Work request: The lines below that include "carrot" are to be found and copied.

Records excerpted from a collection:
══════

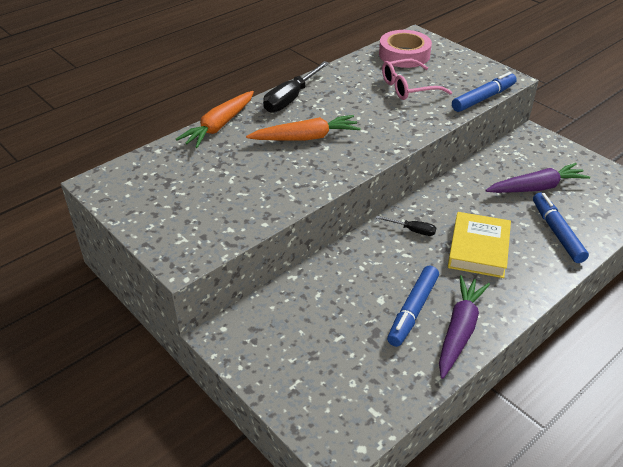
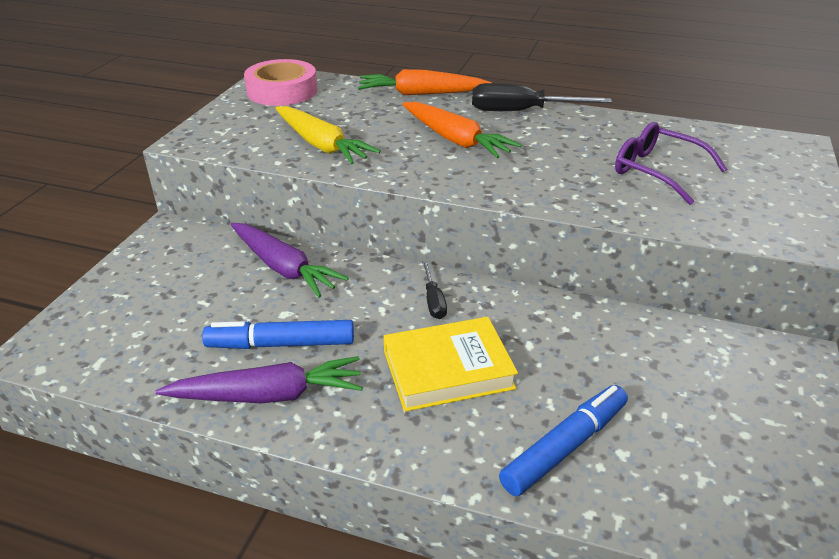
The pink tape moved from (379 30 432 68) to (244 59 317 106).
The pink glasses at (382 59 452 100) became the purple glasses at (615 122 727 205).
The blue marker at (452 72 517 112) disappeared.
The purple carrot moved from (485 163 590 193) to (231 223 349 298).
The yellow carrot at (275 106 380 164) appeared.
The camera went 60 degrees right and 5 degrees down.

══════

Completed exercise:
The purple carrot moved from (485 163 590 193) to (231 223 349 298).
The yellow carrot at (275 106 380 164) appeared.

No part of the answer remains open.